## WRITTEN REQUEST
Please rescale the stretch of the listing from the line containing "Lucie [673, 774]" through the end of the listing, both ends included. Give only those lines again with their requests, multiplying every coordinate in the answers by 1.25 and rounding to whole numbers with halves rounded up.

Item position entries
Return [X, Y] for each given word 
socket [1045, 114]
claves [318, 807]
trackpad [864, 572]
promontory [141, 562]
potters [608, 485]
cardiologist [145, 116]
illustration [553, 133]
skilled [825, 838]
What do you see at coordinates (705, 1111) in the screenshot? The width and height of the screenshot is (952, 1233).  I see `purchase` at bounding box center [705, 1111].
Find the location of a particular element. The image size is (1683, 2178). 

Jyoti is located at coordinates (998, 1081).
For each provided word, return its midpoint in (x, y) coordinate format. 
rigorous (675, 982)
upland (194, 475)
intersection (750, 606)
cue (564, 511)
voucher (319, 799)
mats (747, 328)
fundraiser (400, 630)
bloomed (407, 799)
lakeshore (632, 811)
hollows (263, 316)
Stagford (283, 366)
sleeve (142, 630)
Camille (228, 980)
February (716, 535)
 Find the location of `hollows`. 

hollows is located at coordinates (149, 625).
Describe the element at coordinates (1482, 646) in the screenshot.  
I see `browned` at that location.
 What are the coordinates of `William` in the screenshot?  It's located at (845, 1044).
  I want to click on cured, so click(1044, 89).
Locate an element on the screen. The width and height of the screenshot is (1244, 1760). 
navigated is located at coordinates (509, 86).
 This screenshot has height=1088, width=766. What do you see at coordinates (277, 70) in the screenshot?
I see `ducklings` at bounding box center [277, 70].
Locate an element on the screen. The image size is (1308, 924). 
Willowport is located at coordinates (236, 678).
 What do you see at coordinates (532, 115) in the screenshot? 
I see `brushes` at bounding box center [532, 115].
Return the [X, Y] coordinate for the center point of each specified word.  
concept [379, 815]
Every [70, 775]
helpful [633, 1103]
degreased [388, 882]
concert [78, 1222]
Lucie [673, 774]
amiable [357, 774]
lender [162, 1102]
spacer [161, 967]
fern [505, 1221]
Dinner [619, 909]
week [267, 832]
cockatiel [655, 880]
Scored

## RESPONSE TO THE EXERCISE
Lucie [841, 968]
amiable [446, 968]
lender [203, 1378]
spacer [201, 1209]
fern [631, 1526]
Dinner [774, 1136]
week [334, 1040]
cockatiel [819, 1100]
Scored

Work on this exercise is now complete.